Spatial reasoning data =
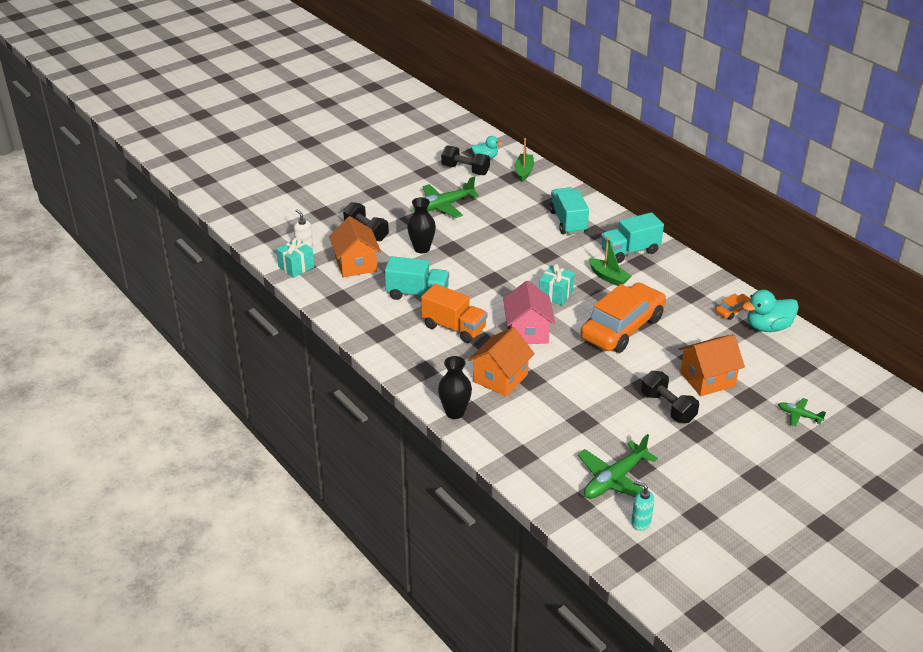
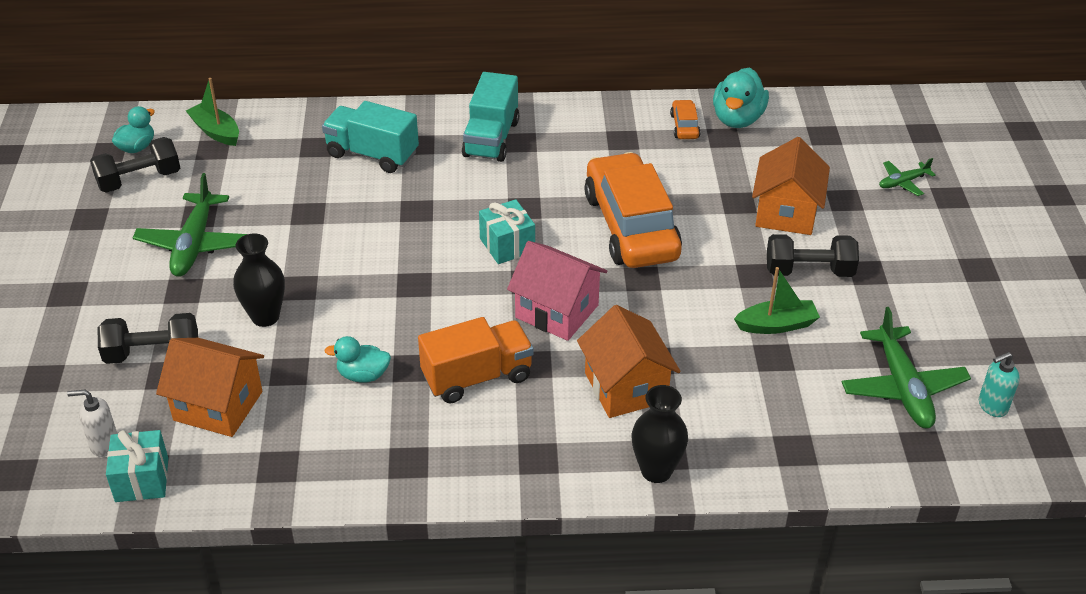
camera: 55 degrees left, 5 degrees up
(417, 294) = (363, 375): turquoise truck -> turquoise duck
(608, 277) = (522, 183): green boat -> green boat (776, 325)

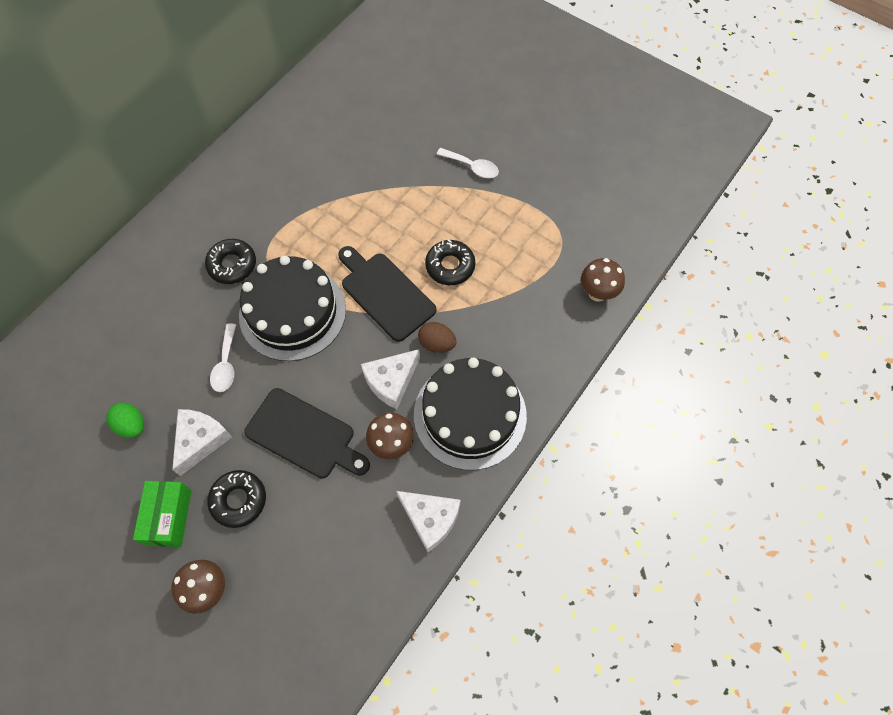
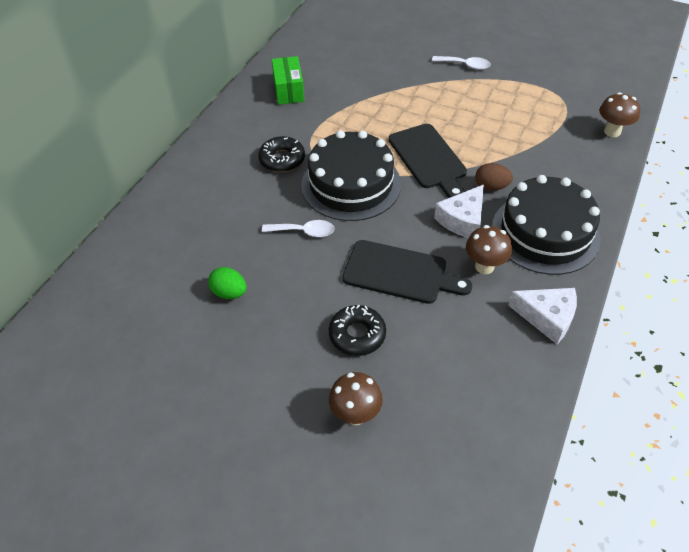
camera: 10 degrees left, 15 degrees down
(169, 517) = (292, 360): green box -> green box (288, 90)
(200, 440) = (301, 293): white cheese -> none
(226, 364) = (304, 231): white spoon -> white spoon turned 75 degrees counterclockwise
(385, 294) = (429, 159): black cutting board -> black cutting board turned 150 degrees counterclockwise
(450, 266) = (477, 132): black donut -> none

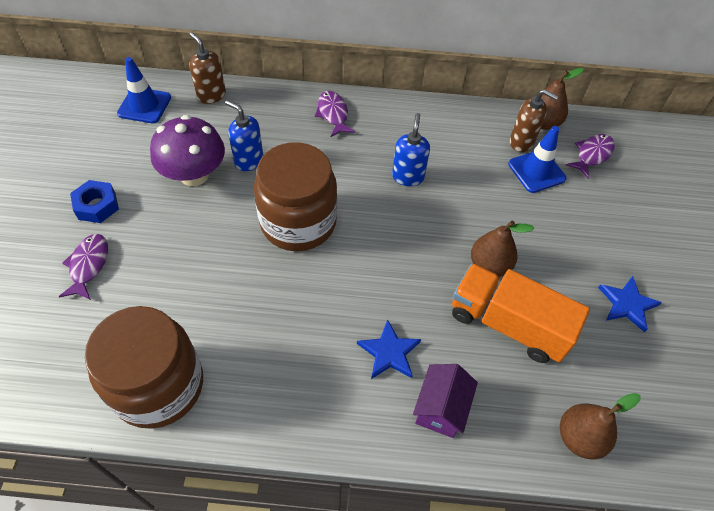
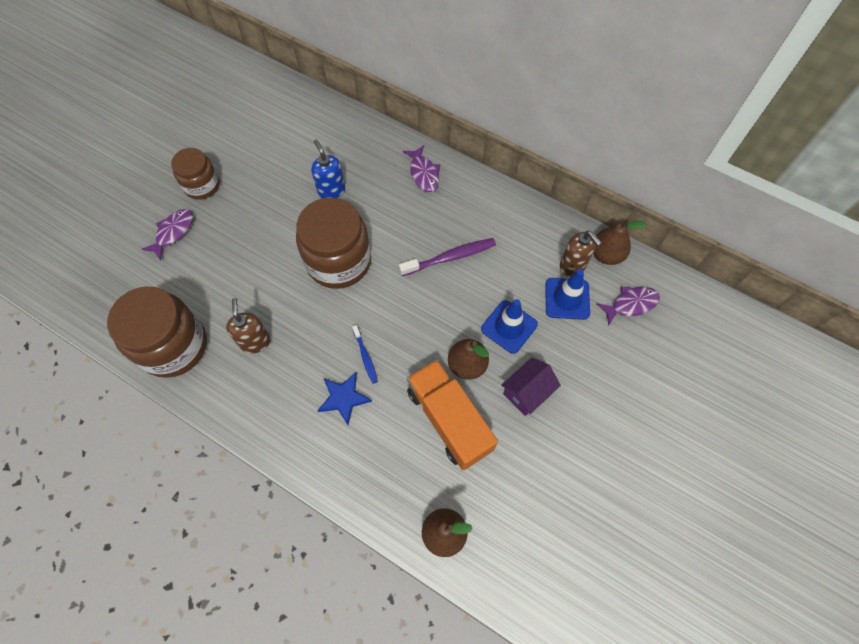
camera: 30 degrees right, 10 degrees up
(97, 206) = (202, 185): blue nut -> brown jar
(144, 105) = (279, 109): blue traffic cone -> blue traffic cone (509, 327)
(194, 175) = (284, 187): purple mushroom -> none
(211, 95) = (335, 118): brown soap dispenser -> brown soap dispenser (255, 341)
(333, 114) = (424, 173): purple fish -> purple fish turned 150 degrees clockwise
(385, 301) = (365, 357): none -> blue toothbrush
(408, 177) = (450, 257): blue soap dispenser -> purple toothbrush
(440, 408) = (354, 459): purple house -> purple house (527, 392)
(627, 304) = (561, 451): blue star -> none

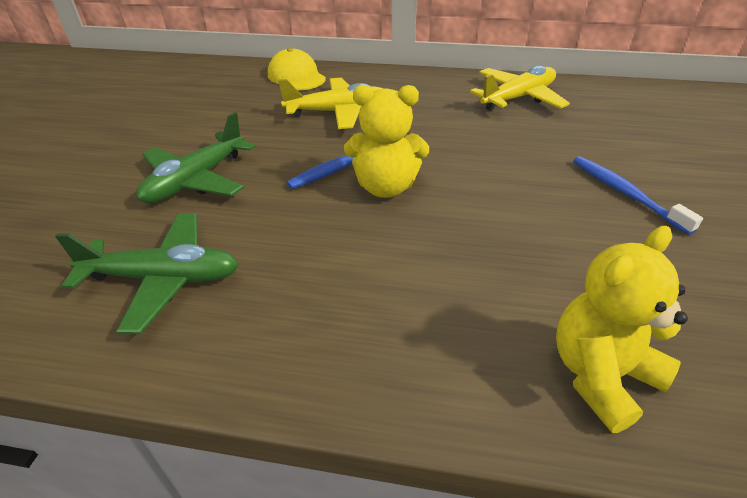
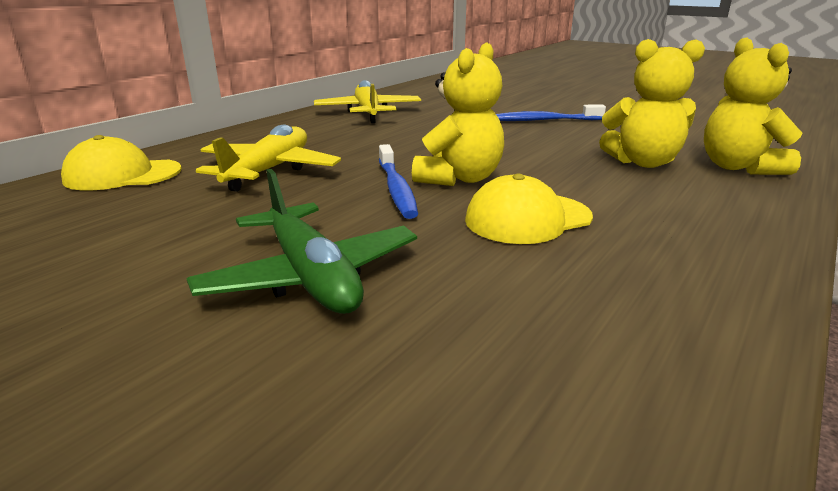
camera: 65 degrees left, 15 degrees down
(163, 278) = (551, 327): green plane -> none
(323, 238) = (527, 218): none -> yellow cap
(536, 287) = (643, 162): none -> yellow teddy bear

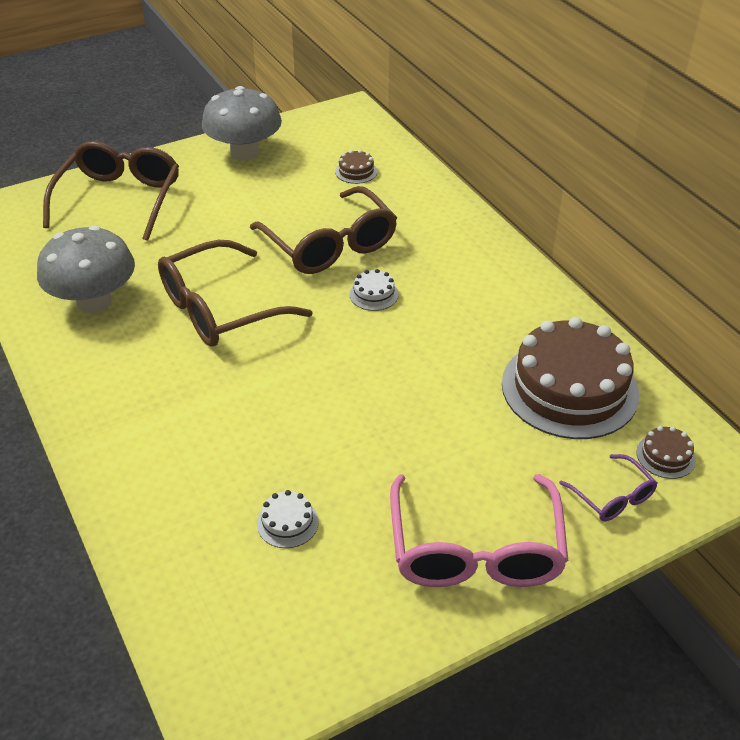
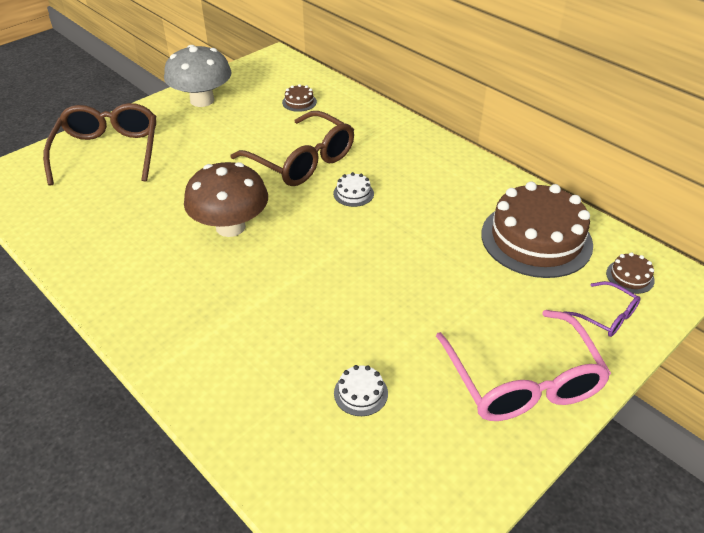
camera: 15 degrees left, 0 degrees up
(94, 301) = (117, 239): grey mushroom -> none
(219, 309) = (230, 227): brown glasses -> brown mushroom

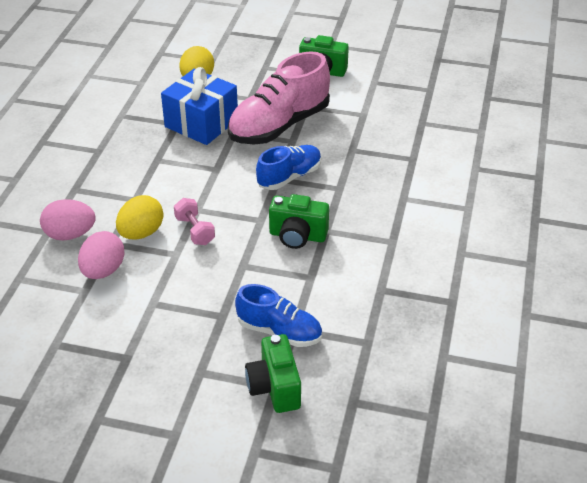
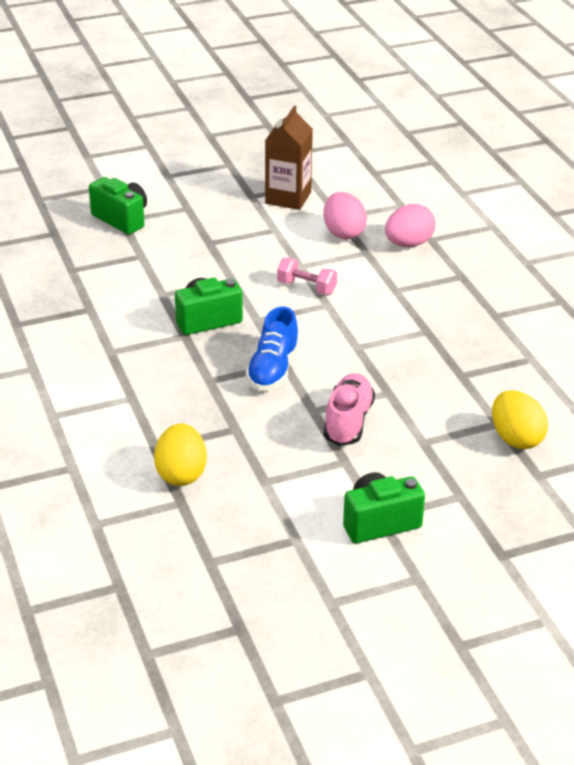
camera: 145 degrees right, 5 degrees down
(98, 337) = (288, 198): none -> brown carton
(141, 233) = (351, 268): yellow egg -> yellow egg (181, 474)
(201, 123) = (436, 387): blue gift -> none
(279, 125) = (348, 421): pink shoe -> pink shoe, size x0.59
(279, 331) = (151, 250): blue shoe -> none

WHAT THE TASK REQUIRES = Where a line of the data holds the word "turned", copy that line.

RESPONSE TO THE EXERCISE =
(226, 364) = (304, 231): white spoon -> white spoon turned 75 degrees counterclockwise
(385, 294) = (429, 159): black cutting board -> black cutting board turned 150 degrees counterclockwise
(333, 114) = (424, 173): purple fish -> purple fish turned 150 degrees clockwise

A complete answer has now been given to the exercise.